TASK DETAILS: Would you output the entries below only from the line containing "C4: none -> 6.8uF (+9V, GND)" through the line containing "R7: 51k (SRC, U2/V-) -> 51k (U2/V-, U3/in+)", exactly as they stand and with both ends included?

/---

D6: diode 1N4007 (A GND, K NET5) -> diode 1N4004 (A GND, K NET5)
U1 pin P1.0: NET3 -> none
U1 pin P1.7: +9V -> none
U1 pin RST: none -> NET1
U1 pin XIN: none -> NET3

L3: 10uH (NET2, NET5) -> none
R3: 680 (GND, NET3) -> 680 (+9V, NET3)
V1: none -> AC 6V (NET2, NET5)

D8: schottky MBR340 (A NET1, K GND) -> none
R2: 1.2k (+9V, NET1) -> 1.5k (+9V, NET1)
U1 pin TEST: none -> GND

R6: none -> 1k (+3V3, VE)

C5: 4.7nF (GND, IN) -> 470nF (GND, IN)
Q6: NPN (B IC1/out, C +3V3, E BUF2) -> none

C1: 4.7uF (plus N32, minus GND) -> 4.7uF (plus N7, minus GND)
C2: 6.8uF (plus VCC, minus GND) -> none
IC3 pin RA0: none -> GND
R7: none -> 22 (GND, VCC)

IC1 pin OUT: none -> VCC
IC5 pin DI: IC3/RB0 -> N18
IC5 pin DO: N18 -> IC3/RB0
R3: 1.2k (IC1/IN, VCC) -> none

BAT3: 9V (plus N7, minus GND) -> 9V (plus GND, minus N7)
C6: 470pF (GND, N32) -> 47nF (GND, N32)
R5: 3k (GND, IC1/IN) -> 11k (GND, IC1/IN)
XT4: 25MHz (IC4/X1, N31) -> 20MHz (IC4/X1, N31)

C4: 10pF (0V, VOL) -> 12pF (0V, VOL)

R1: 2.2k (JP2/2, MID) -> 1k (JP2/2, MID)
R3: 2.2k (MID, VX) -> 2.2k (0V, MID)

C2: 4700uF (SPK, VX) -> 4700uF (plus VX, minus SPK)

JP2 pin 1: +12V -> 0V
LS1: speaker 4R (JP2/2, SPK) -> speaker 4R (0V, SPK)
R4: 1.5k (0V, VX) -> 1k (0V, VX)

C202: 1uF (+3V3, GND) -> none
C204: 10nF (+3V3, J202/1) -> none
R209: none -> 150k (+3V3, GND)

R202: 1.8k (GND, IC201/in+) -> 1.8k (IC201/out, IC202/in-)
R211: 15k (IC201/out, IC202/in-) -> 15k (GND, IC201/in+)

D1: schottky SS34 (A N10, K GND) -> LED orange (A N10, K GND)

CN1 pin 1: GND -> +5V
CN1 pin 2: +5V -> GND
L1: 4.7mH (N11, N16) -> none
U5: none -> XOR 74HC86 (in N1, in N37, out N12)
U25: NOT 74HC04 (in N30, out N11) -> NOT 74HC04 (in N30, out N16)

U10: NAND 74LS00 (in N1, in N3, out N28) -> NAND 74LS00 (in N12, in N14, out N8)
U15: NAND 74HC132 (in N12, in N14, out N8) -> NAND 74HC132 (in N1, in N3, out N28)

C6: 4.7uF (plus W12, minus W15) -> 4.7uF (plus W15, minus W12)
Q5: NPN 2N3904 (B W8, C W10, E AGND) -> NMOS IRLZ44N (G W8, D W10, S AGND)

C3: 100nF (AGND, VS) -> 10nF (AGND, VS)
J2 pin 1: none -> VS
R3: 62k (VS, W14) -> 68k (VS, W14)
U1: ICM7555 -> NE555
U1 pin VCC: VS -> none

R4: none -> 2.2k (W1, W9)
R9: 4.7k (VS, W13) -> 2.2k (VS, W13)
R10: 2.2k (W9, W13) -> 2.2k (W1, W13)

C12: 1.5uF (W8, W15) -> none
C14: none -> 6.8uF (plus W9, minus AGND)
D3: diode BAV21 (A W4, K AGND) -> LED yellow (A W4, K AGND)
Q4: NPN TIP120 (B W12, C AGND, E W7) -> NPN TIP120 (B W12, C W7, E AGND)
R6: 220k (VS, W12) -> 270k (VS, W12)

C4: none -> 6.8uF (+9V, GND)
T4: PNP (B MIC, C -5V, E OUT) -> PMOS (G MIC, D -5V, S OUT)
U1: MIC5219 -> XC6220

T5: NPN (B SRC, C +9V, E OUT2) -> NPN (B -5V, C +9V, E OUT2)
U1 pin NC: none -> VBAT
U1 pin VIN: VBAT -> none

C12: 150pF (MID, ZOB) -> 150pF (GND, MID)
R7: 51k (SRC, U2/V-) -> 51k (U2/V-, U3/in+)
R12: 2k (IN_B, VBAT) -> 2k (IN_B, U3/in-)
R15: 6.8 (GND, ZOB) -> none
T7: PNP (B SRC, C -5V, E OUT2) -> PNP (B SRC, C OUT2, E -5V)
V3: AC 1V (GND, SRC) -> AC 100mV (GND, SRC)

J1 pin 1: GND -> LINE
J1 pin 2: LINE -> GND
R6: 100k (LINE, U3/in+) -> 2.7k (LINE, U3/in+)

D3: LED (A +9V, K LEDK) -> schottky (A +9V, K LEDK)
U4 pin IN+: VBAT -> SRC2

\---

RESULT OF THE EXERCISE:
C4: none -> 6.8uF (+9V, GND)
T4: PNP (B MIC, C -5V, E OUT) -> PMOS (G MIC, D -5V, S OUT)
U1: MIC5219 -> XC6220

T5: NPN (B SRC, C +9V, E OUT2) -> NPN (B -5V, C +9V, E OUT2)
U1 pin NC: none -> VBAT
U1 pin VIN: VBAT -> none

C12: 150pF (MID, ZOB) -> 150pF (GND, MID)
R7: 51k (SRC, U2/V-) -> 51k (U2/V-, U3/in+)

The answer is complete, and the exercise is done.